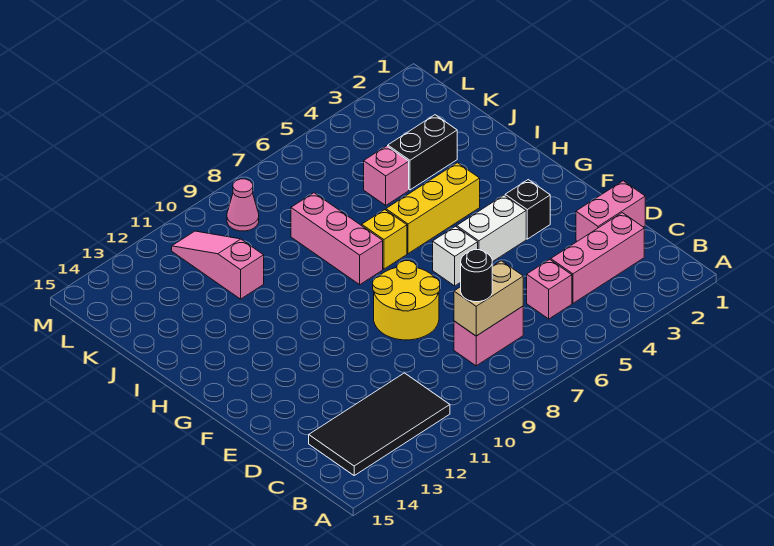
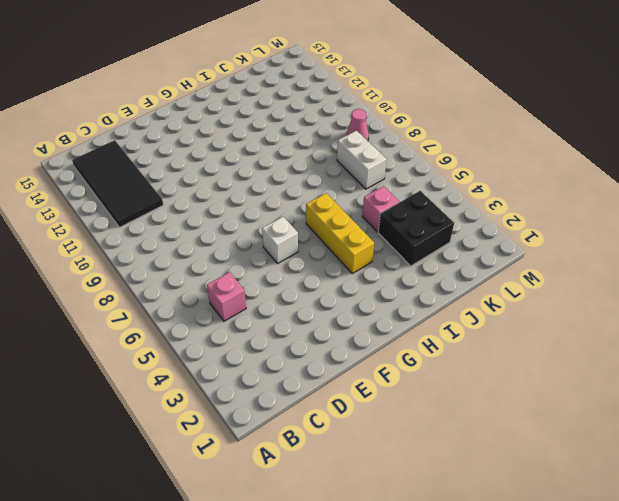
black brick J3:K4 level 1 -> black brick J3:J4 level 1
white brick K7:K8 level 1 -> white brick F4:F5 level 1
none -> pink brick C2:C4 level 1
none -> pink brick C7:C8 level 1
none -> pink brick D1:D2 level 1

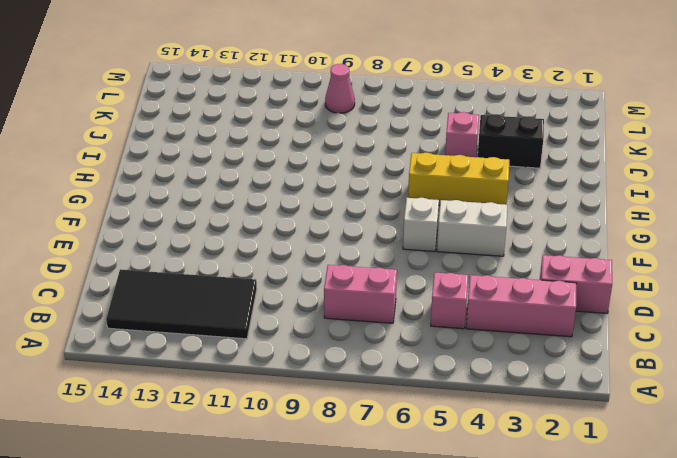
none -> yellow round brick E8:F9 level 1
none -> black brick F3 level 1
none -> yellow brick H7 level 1

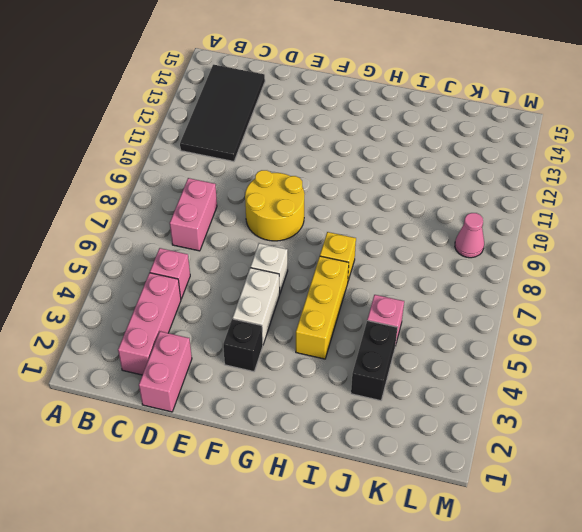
none -> pink brick H8:J8 level 1
none -> pink slope J11:L11 level 1 top J
none -> tan brick C7:C8 level 2

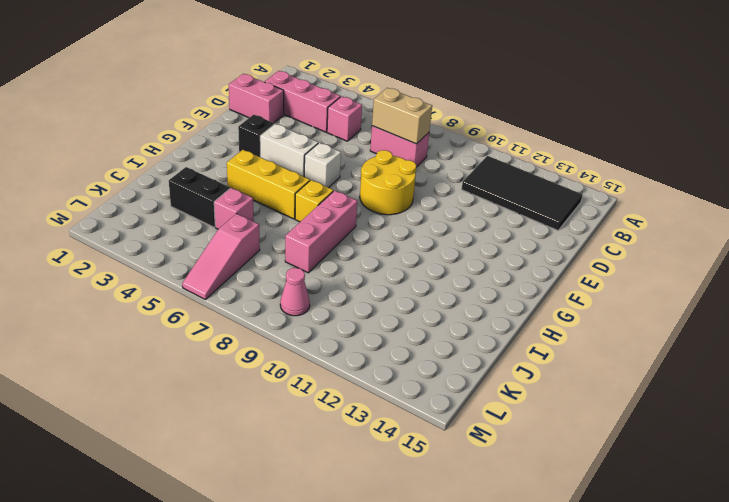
pink slope K6:M6 level 1 top K -> pink slope J11:L11 level 1 top J
none -> black round brick C8 level 3

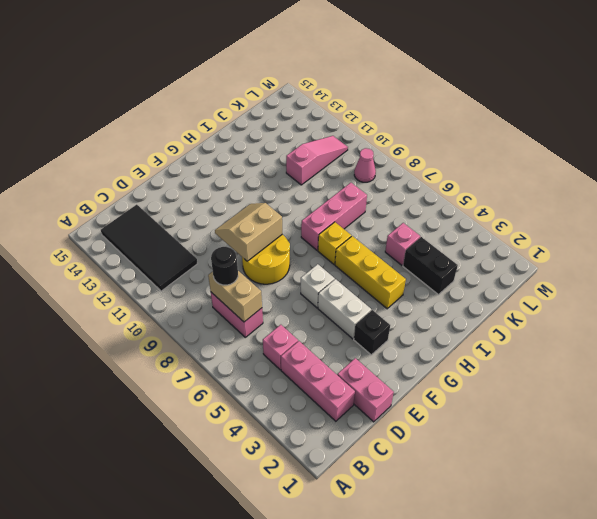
tan slope E9:F10 level 2 top 9 -> none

========================================

### [WHAT THE TASK REQUIRES]
Write out the data above in full and exactly, but not the pictures.

### [REPLY]
black brick J3:K4 level 1 -> black brick J3:J4 level 1
white brick K7:K8 level 1 -> white brick F4:F5 level 1
none -> pink brick C2:C4 level 1
none -> pink brick C7:C8 level 1
none -> pink brick D1:D2 level 1

none -> yellow round brick E8:F9 level 1
none -> black brick F3 level 1
none -> yellow brick H7 level 1

none -> pink brick H8:J8 level 1
none -> pink slope J11:L11 level 1 top J
none -> tan brick C7:C8 level 2

pink slope K6:M6 level 1 top K -> pink slope J11:L11 level 1 top J
none -> black round brick C8 level 3

tan slope E9:F10 level 2 top 9 -> none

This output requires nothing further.